▶ **Description of the task**: Would you retype the listing word for word, skipping its pictures?
=== Section Start ===
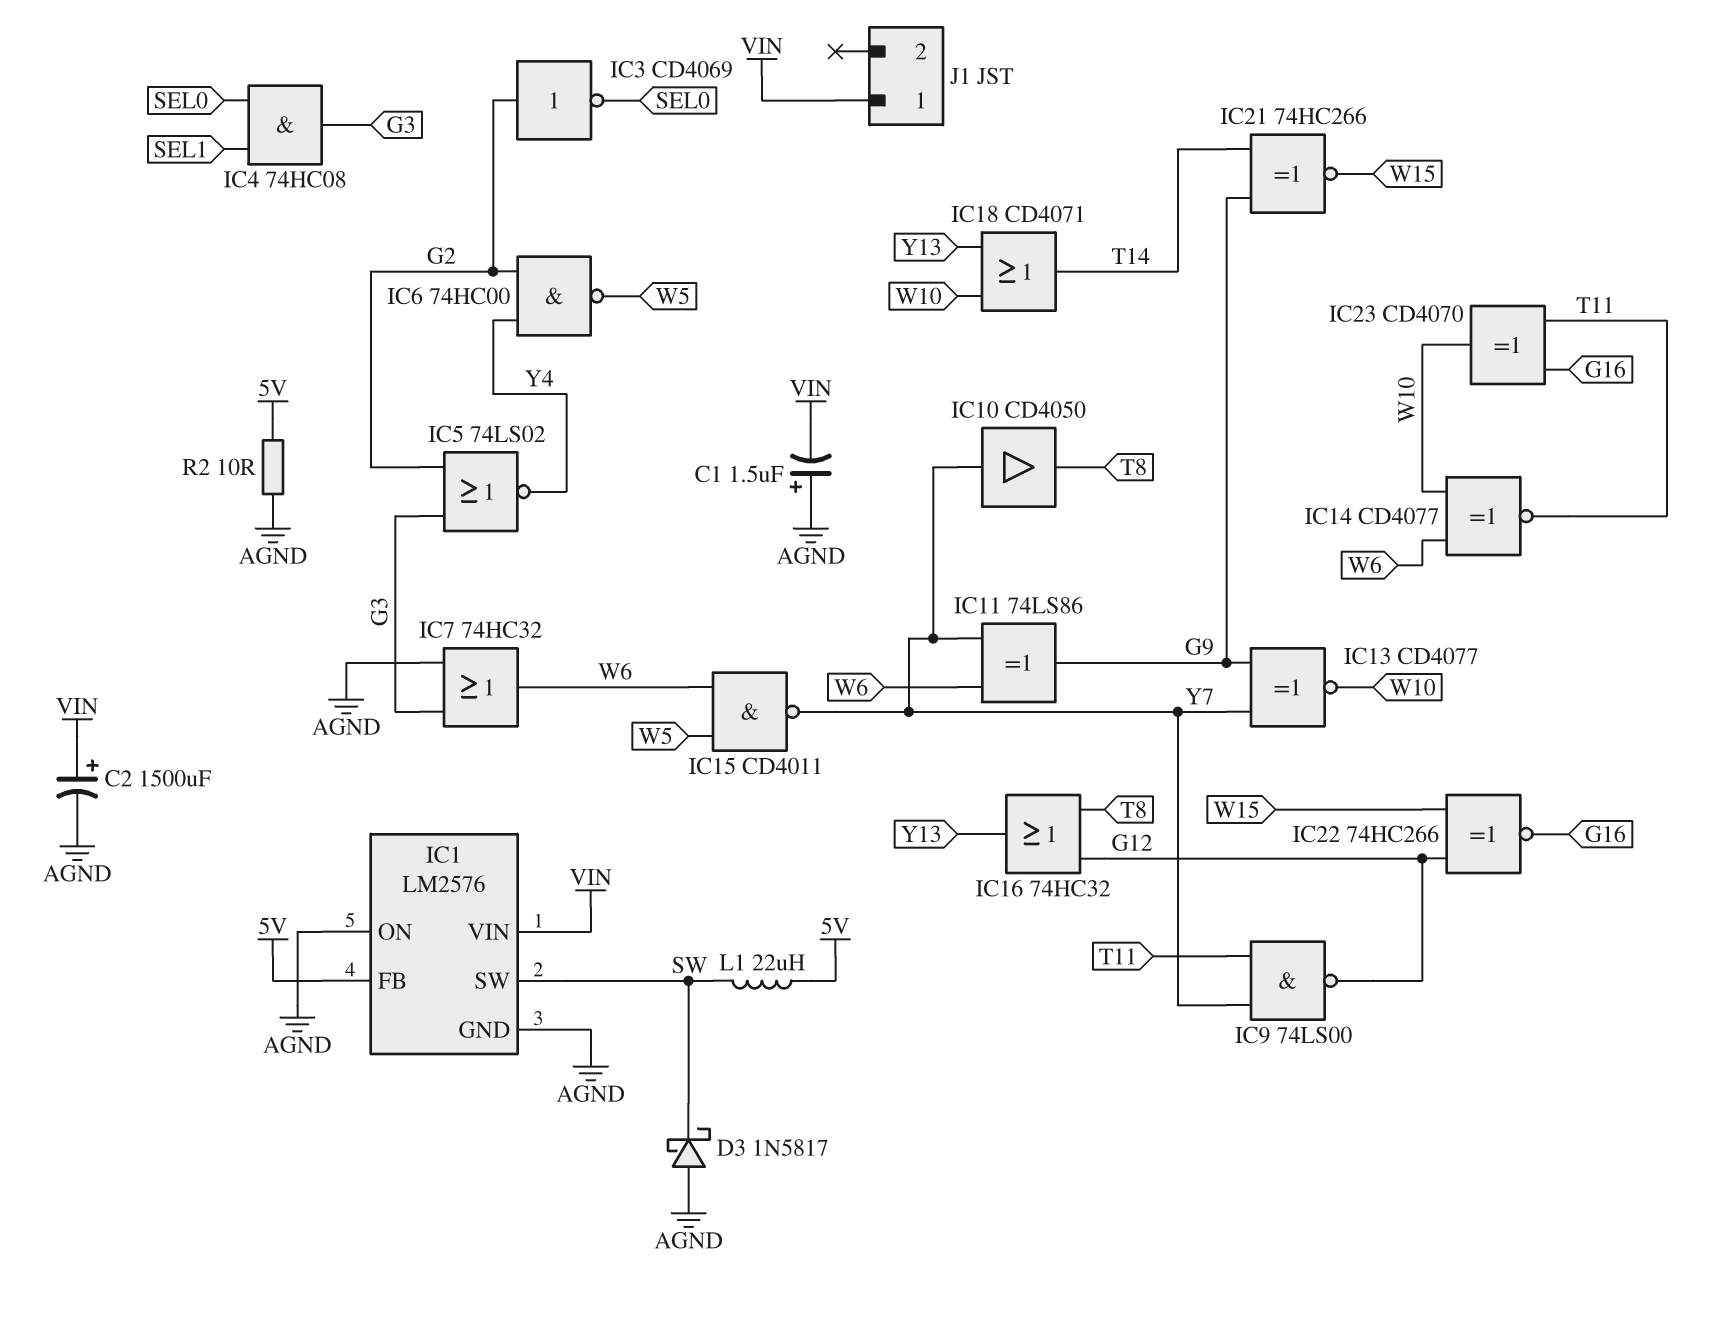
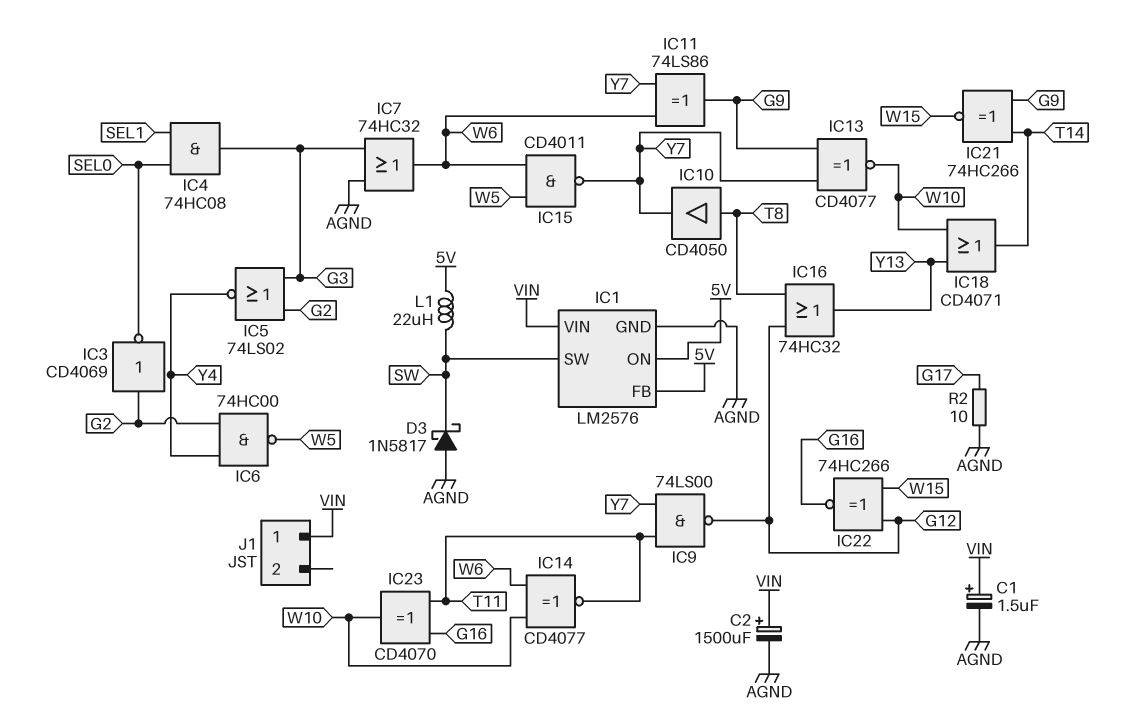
C1: 1.5uF (plus AGND, minus VIN) -> 1.5uF (plus VIN, minus AGND)
IC1 pin ON: AGND -> 5V
IC10: buffer CD4050 (in Y7, out T8) -> buffer CD4050 (in T8, out Y7)
R2: 10 (5V, AGND) -> 10 (AGND, G17)

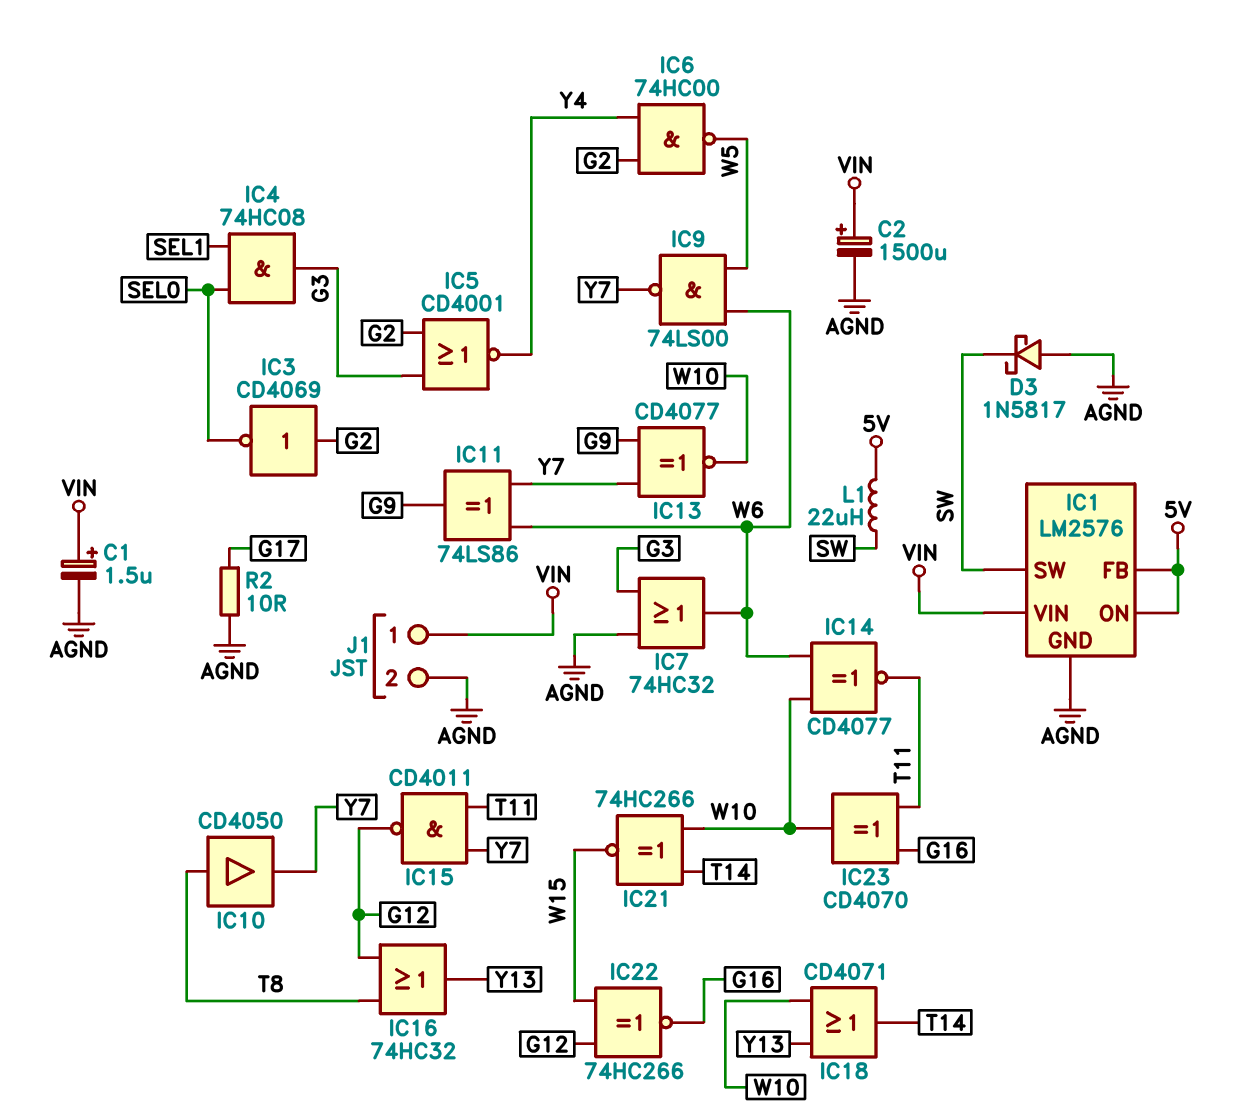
IC5: NOR 74LS02 (in G2, in G3, out Y4) -> NOR CD4001 (in G2, in G3, out Y4)
IC9: NAND 74LS00 (in T11, in Y7, out G12) -> NAND 74LS00 (in W5, in W6, out Y7)
IC15: NAND CD4011 (in W5, in W6, out Y7) -> NAND CD4011 (in T11, in Y7, out G12)
IC21: XNOR 74HC266 (in G9, in T14, out W15) -> XNOR 74HC266 (in T14, in W10, out W15)
J1 pin 2: none -> AGND

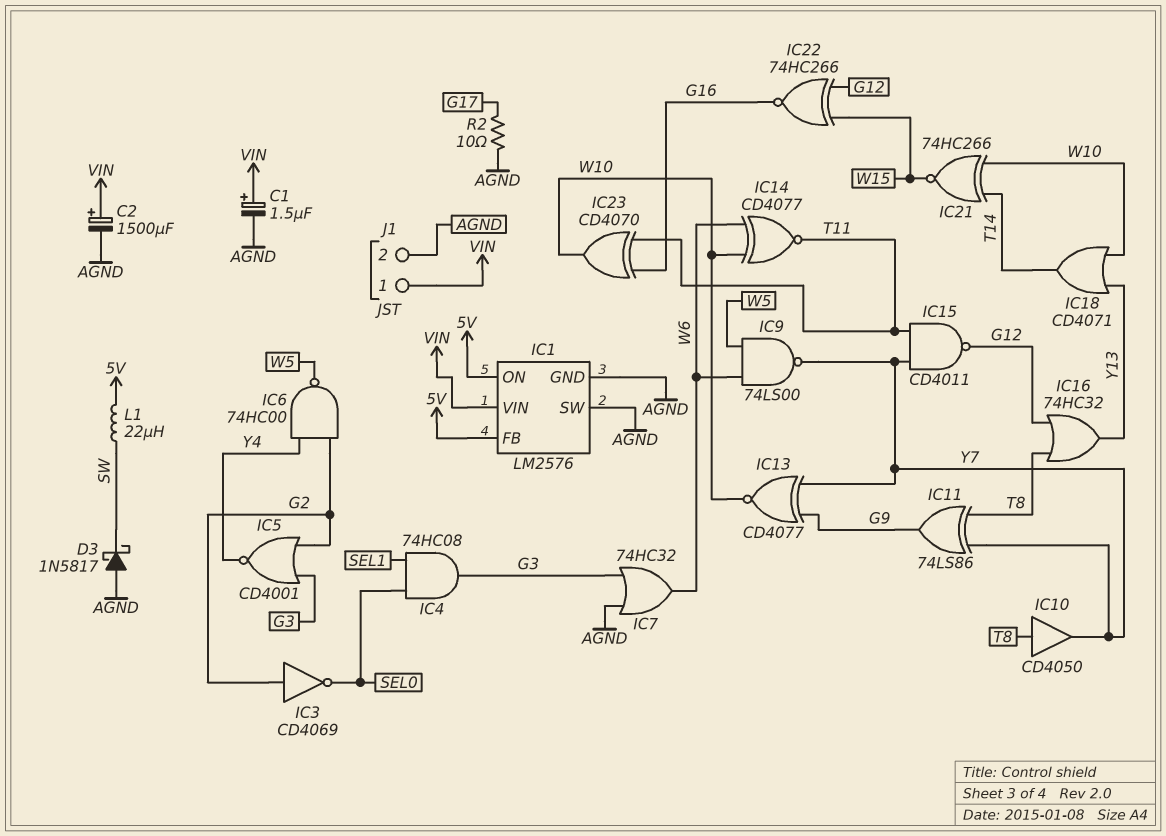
IC1 pin SW: SW -> AGND
IC11: XOR 74LS86 (in W6, in Y7, out G9) -> XOR 74LS86 (in T8, in Y7, out G9)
=== Section End ===
▶ **Written response**:
C1: 1.5uF (plus AGND, minus VIN) -> 1.5uF (plus VIN, minus AGND)
IC1 pin ON: AGND -> 5V
IC10: buffer CD4050 (in Y7, out T8) -> buffer CD4050 (in T8, out Y7)
R2: 10 (5V, AGND) -> 10 (AGND, G17)

IC5: NOR 74LS02 (in G2, in G3, out Y4) -> NOR CD4001 (in G2, in G3, out Y4)
IC9: NAND 74LS00 (in T11, in Y7, out G12) -> NAND 74LS00 (in W5, in W6, out Y7)
IC15: NAND CD4011 (in W5, in W6, out Y7) -> NAND CD4011 (in T11, in Y7, out G12)
IC21: XNOR 74HC266 (in G9, in T14, out W15) -> XNOR 74HC266 (in T14, in W10, out W15)
J1 pin 2: none -> AGND

IC1 pin SW: SW -> AGND
IC11: XOR 74LS86 (in W6, in Y7, out G9) -> XOR 74LS86 (in T8, in Y7, out G9)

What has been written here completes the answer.